About this task: Write out every line from the listing below where the string "headphones" is found.

***** Given entries

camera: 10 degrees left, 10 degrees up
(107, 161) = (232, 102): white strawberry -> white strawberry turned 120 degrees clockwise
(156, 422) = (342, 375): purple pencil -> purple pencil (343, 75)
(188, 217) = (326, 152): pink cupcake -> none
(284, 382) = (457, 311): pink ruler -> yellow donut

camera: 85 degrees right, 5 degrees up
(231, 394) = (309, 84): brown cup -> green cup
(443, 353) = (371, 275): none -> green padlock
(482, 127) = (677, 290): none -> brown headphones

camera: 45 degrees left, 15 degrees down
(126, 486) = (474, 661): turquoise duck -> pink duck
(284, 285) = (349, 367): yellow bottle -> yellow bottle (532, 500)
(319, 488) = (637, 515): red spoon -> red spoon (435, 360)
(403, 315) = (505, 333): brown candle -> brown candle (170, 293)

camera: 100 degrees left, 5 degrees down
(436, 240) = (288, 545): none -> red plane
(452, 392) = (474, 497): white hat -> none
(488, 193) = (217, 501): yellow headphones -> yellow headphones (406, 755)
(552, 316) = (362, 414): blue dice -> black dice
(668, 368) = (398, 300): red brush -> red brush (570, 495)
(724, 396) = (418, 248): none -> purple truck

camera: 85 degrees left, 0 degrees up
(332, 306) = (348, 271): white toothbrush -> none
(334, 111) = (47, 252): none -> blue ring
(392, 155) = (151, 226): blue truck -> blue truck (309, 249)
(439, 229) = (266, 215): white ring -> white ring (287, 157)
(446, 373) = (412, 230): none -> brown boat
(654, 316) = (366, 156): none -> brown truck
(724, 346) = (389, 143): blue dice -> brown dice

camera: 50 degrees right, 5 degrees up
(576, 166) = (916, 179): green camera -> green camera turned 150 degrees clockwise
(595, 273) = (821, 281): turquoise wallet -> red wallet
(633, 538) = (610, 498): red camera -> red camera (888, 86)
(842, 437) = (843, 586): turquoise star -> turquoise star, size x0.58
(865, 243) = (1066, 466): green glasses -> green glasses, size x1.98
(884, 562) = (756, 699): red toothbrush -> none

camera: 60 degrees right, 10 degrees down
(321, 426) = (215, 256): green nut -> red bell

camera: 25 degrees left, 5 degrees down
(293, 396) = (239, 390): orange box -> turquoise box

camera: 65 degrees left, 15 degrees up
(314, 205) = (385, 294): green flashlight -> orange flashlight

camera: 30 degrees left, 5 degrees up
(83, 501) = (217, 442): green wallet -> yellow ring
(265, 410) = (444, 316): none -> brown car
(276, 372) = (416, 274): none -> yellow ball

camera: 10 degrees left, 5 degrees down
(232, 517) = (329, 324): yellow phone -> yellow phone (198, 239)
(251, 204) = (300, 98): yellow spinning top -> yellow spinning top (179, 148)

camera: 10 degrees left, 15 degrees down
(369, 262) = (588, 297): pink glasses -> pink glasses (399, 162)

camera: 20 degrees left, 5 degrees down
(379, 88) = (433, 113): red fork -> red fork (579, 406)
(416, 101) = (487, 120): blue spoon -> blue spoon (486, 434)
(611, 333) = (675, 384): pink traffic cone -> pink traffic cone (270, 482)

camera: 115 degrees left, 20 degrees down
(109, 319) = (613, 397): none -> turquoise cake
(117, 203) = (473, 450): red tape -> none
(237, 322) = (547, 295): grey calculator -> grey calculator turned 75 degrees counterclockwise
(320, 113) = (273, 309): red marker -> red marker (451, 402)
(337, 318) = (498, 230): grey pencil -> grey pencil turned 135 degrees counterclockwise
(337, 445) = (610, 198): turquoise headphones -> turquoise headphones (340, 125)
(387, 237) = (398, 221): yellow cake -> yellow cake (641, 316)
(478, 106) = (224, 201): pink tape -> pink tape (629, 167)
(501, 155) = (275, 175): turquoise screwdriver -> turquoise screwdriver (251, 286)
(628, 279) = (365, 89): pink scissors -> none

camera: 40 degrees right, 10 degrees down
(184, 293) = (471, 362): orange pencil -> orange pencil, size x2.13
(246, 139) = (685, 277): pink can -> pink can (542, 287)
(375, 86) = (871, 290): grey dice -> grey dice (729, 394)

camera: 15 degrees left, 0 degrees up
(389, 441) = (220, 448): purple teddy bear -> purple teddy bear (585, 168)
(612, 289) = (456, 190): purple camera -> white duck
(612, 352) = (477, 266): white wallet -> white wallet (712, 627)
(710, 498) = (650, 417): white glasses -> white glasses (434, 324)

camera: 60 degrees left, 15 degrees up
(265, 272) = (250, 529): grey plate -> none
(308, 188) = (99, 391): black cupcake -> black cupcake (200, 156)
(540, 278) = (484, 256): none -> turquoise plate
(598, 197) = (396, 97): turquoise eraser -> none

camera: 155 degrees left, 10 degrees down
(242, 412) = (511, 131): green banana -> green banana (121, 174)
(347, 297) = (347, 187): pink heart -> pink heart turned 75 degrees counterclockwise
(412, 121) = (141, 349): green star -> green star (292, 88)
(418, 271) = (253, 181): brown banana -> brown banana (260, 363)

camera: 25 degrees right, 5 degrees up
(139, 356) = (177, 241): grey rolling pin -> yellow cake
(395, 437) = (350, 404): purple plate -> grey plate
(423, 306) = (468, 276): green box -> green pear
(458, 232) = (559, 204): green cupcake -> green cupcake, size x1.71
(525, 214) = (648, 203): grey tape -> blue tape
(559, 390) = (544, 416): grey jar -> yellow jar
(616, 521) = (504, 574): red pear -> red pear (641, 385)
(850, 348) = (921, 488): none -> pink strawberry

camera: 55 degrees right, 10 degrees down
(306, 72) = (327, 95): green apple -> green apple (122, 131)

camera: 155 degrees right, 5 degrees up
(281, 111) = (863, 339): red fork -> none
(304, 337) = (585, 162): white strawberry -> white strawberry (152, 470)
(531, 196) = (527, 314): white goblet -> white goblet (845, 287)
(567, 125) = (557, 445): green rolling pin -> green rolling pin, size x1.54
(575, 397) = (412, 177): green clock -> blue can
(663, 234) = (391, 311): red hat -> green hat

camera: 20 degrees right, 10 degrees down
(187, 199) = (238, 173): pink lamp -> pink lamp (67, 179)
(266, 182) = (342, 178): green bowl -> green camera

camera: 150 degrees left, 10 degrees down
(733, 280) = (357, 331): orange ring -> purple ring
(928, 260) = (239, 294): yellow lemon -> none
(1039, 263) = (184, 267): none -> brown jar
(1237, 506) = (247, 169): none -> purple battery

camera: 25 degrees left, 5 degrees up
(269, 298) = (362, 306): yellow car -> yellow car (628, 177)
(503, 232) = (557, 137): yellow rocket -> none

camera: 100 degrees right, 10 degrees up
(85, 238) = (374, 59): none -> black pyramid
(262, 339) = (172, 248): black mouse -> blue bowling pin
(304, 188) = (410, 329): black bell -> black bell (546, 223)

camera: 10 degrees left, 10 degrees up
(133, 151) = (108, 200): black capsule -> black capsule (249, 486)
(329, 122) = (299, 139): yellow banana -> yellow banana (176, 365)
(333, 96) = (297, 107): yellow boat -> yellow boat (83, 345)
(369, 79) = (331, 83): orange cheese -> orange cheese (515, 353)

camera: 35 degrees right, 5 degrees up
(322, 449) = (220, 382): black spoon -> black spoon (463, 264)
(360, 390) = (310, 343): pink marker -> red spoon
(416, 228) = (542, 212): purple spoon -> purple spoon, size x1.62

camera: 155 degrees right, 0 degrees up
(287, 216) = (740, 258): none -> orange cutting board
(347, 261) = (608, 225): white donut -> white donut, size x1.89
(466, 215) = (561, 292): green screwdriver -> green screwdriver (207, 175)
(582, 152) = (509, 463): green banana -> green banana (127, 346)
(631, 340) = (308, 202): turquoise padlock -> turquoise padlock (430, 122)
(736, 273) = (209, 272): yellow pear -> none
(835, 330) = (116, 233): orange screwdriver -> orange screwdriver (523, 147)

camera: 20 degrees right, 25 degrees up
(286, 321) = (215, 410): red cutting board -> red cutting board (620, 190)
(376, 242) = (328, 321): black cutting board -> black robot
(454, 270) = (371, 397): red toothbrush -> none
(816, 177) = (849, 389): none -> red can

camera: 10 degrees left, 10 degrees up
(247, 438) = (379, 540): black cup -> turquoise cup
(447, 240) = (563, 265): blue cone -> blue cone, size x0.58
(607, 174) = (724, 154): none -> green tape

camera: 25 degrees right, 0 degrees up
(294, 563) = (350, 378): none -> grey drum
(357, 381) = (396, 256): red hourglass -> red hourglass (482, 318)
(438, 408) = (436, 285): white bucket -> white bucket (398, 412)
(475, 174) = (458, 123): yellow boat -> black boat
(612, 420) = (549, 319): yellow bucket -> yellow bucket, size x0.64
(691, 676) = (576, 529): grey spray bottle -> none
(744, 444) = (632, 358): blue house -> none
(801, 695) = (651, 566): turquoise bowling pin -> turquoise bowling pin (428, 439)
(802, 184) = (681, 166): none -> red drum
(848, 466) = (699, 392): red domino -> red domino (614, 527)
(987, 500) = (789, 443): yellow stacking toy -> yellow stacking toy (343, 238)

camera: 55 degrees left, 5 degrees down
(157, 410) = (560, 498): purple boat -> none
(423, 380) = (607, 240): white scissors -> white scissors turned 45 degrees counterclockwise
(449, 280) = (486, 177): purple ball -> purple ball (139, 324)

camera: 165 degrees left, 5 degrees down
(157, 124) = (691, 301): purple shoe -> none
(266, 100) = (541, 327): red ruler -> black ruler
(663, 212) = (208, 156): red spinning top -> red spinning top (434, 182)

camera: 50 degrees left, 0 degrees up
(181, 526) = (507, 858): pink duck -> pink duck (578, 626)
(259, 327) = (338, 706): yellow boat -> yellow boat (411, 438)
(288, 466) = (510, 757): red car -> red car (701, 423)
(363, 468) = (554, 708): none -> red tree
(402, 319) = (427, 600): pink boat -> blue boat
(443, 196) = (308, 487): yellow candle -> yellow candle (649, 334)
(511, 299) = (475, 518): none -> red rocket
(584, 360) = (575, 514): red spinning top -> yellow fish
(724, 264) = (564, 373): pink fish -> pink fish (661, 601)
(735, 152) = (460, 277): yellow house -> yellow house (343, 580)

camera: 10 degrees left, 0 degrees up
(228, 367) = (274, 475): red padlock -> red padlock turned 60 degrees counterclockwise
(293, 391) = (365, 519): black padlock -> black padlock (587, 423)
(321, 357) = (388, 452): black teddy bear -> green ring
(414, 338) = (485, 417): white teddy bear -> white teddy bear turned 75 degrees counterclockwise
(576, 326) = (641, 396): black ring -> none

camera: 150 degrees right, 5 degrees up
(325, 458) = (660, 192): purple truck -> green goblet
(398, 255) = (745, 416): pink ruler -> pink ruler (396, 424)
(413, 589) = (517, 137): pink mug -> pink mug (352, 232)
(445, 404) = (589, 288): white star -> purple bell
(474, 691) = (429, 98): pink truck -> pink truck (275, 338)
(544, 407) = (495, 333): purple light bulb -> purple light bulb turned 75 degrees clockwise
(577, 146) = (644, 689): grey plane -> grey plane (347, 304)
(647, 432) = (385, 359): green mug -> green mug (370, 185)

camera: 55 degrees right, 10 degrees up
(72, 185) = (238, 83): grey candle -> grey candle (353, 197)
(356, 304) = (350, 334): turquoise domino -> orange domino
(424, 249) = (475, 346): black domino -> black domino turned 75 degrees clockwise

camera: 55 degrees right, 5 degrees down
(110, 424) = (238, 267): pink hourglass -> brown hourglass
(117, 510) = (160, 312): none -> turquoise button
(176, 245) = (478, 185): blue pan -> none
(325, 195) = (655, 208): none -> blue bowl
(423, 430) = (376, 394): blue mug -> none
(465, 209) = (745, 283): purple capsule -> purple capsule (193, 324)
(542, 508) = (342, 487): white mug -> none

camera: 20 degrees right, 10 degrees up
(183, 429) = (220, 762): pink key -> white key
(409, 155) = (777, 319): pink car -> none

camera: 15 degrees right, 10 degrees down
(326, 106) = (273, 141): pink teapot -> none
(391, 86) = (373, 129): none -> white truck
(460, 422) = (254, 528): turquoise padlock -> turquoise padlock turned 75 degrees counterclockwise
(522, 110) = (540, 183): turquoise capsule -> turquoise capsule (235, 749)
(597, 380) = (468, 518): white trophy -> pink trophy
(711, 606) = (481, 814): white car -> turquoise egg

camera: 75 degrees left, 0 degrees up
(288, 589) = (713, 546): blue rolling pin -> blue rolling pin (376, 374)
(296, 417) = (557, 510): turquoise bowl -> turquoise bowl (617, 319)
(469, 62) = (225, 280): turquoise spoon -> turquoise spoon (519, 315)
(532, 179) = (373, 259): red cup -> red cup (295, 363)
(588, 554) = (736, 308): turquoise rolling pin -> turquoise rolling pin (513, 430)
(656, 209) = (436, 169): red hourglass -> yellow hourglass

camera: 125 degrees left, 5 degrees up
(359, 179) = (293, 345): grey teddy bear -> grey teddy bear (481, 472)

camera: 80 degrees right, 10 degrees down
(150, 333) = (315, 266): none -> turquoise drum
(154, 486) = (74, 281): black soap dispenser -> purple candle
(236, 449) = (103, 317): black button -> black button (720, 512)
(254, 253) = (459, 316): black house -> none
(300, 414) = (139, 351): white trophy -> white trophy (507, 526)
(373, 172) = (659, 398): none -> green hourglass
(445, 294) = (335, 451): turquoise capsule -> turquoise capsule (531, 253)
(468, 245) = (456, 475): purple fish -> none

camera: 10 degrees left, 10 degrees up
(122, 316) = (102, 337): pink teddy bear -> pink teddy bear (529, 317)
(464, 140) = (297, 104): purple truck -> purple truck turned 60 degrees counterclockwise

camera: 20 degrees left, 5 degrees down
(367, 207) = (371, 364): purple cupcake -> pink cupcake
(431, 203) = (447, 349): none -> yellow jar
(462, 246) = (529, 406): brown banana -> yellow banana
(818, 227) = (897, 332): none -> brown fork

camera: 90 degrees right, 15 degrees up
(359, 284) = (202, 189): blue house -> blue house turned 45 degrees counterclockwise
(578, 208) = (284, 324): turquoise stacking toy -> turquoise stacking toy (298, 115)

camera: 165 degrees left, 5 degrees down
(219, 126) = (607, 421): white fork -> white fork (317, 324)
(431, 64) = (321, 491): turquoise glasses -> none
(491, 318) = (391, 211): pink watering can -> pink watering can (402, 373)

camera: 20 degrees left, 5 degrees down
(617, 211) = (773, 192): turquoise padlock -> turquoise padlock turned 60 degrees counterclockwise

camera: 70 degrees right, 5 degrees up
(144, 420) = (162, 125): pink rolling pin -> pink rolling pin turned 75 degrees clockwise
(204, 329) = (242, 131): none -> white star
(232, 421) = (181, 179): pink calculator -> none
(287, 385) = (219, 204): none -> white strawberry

**********

Output of the exercise:
(482, 127) = (677, 290): none -> brown headphones
(488, 193) = (217, 501): yellow headphones -> yellow headphones (406, 755)
(337, 445) = (610, 198): turquoise headphones -> turquoise headphones (340, 125)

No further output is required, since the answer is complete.